— Problem to work on —
Output verbatim the line with "(584, 436) = (404, 256): pink car -> none" together with every line beneath it, ending at the last line of the entries.

(Before-and-after object listings)

++++++

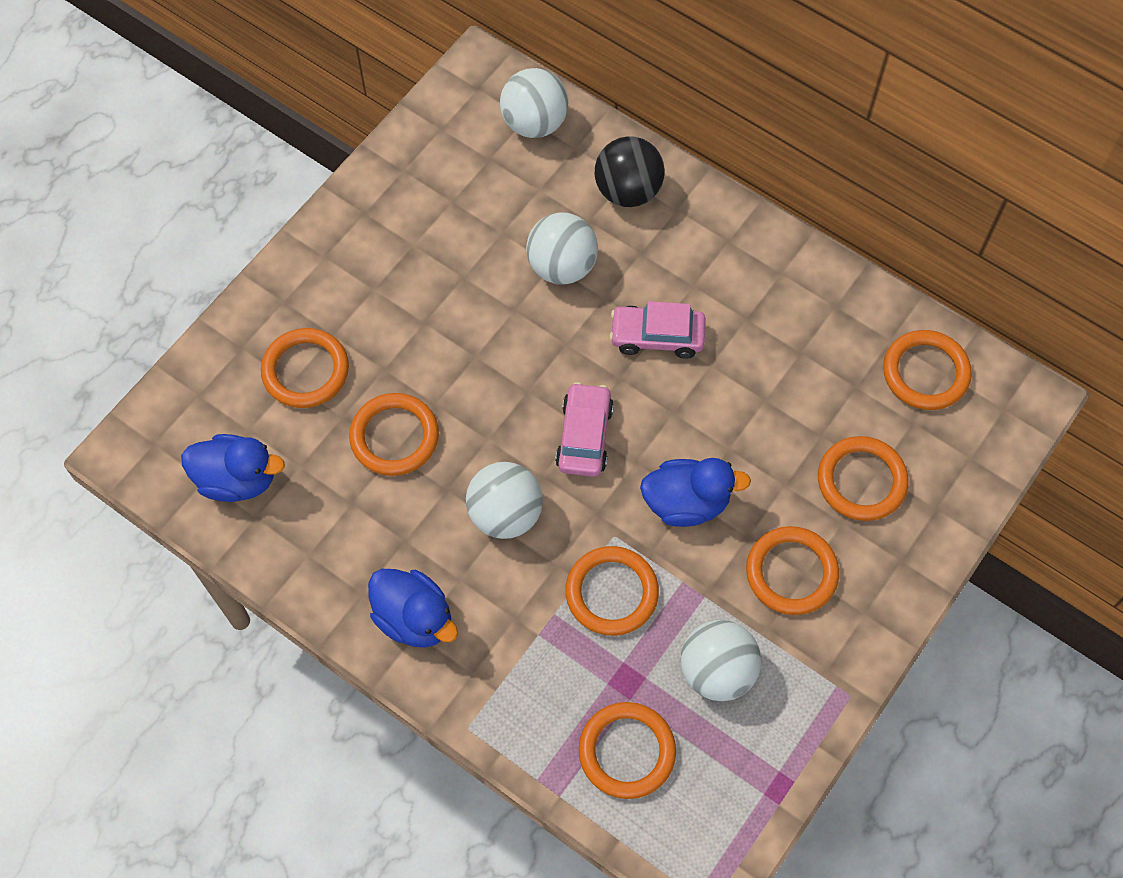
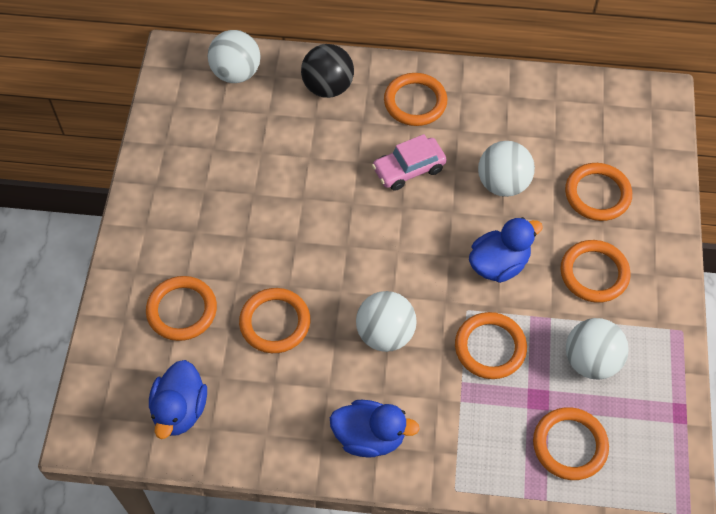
camera: 30 degrees left, 5 degrees down
(237, 479) = (180, 410): blue duck -> blue duck turned 120 degrees clockwise
(562, 266) = (316, 155): white ball -> white ball (503, 184)
(584, 436) = (404, 256): pink car -> none
(925, 373) = (590, 109): orange ring -> orange ring (415, 102)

++++++

— Written solution —
(584, 436) = (404, 256): pink car -> none
(925, 373) = (590, 109): orange ring -> orange ring (415, 102)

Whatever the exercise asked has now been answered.